» What you will do
Return every record below exactly; leave out the images.

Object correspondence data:
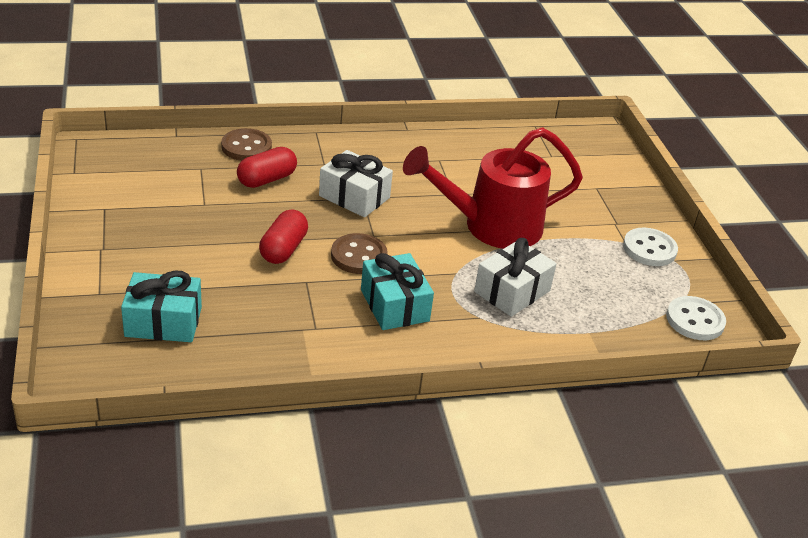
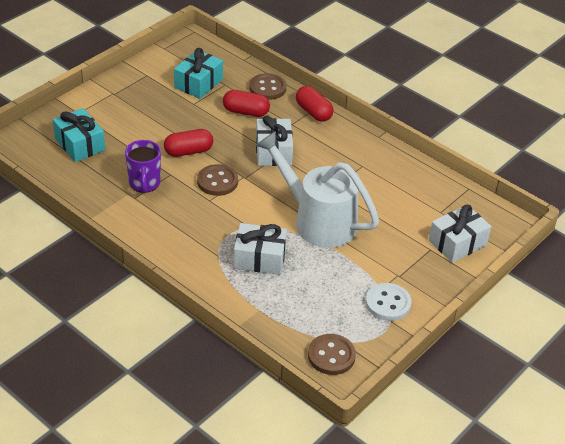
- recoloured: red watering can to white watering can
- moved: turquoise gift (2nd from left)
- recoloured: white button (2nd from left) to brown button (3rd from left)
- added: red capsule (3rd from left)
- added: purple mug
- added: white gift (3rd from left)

» Task output
- recoloured: red watering can to white watering can
- moved: turquoise gift (2nd from left)
- recoloured: white button (2nd from left) to brown button (3rd from left)
- added: red capsule (3rd from left)
- added: purple mug
- added: white gift (3rd from left)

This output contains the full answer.